WHAT THE TASK REQUIRES: Look through the records below for the line holding "camera: 35 degrees left, 10 degrees up". Write it out exactly, with each following line through the line holding "(549, 298) = (530, 182): red".

SOURCE DATA:

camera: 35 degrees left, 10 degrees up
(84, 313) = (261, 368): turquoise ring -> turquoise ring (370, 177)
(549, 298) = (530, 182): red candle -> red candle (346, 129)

...

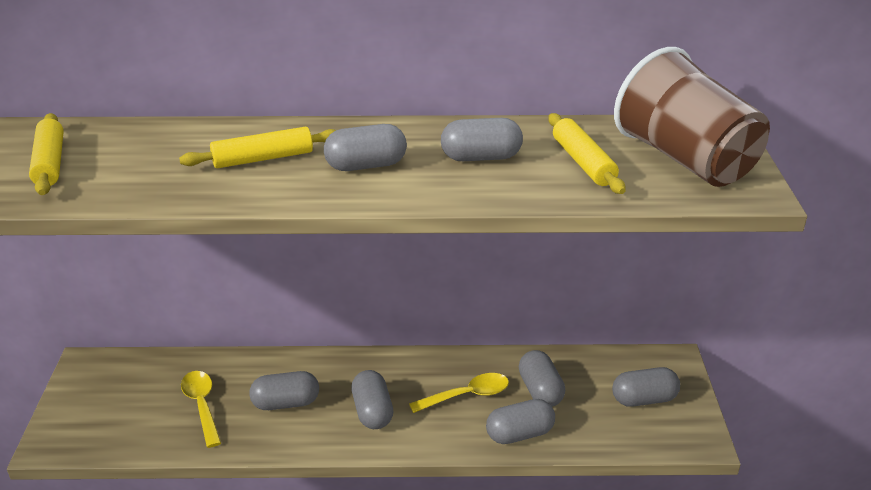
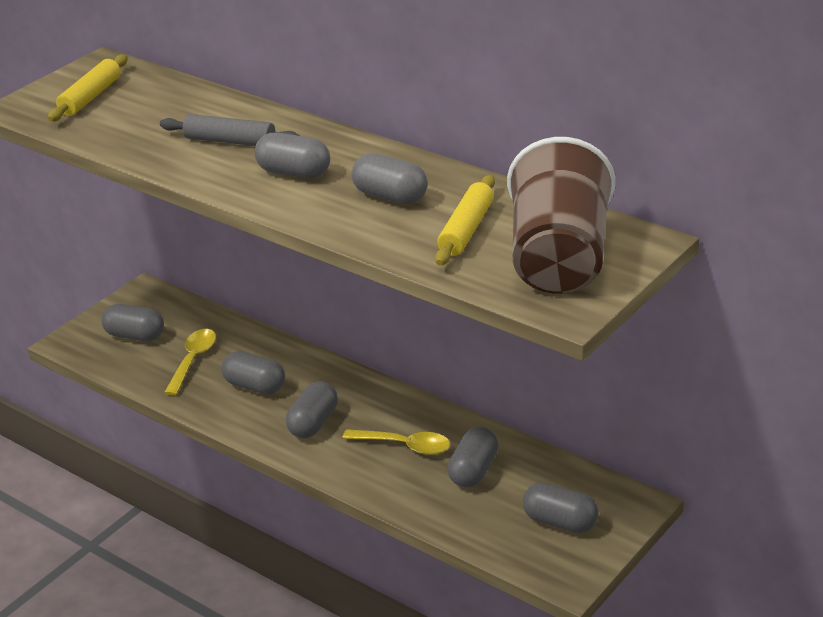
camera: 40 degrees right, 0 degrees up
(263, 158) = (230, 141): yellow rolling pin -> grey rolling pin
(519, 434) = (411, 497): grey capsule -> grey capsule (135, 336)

...

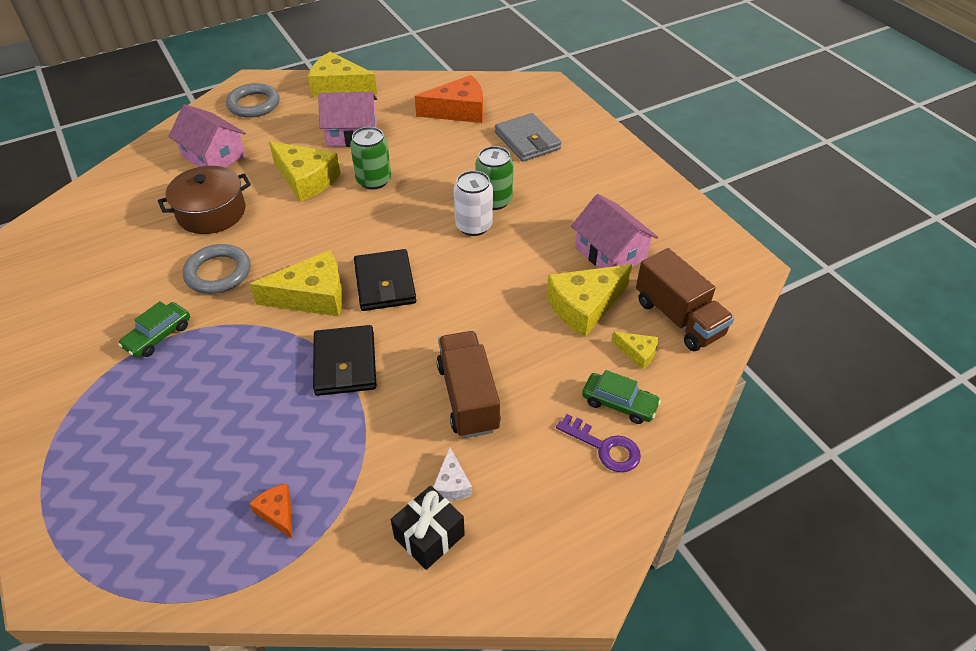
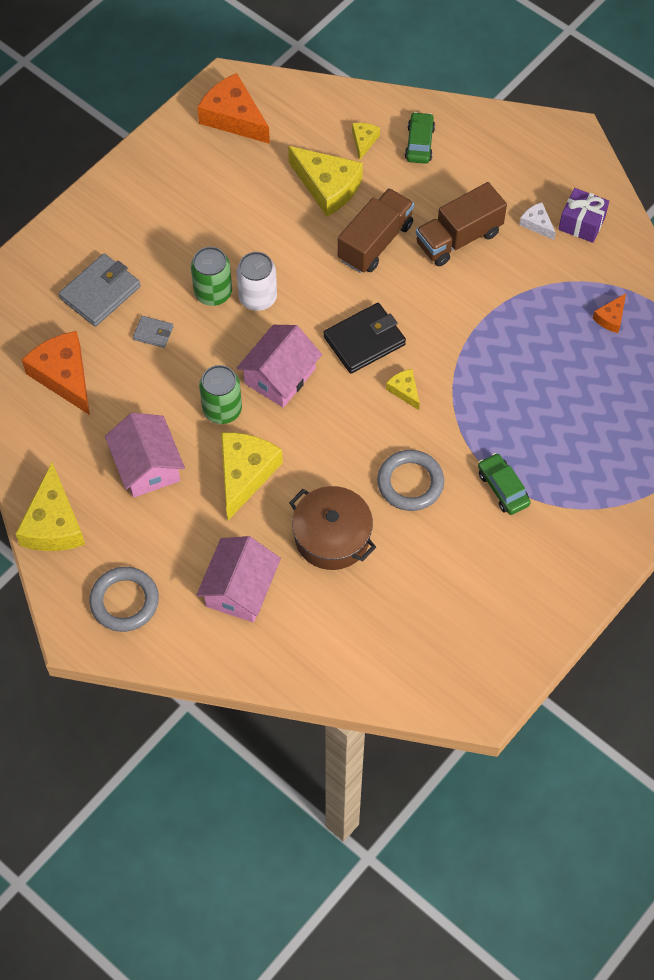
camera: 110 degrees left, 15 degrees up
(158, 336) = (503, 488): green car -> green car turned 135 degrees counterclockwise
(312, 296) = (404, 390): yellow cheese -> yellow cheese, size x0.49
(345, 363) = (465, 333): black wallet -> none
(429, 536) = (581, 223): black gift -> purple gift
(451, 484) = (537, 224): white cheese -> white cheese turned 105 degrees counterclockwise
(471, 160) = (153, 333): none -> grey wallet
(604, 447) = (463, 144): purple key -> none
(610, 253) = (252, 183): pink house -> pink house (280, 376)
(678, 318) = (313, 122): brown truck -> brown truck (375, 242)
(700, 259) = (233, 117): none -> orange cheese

OUTPUT FOR THIS EXERCISE:
camera: 35 degrees left, 10 degrees up
(84, 313) = (261, 368): turquoise ring -> turquoise ring (370, 177)
(549, 298) = (530, 182): red candle -> red candle (346, 129)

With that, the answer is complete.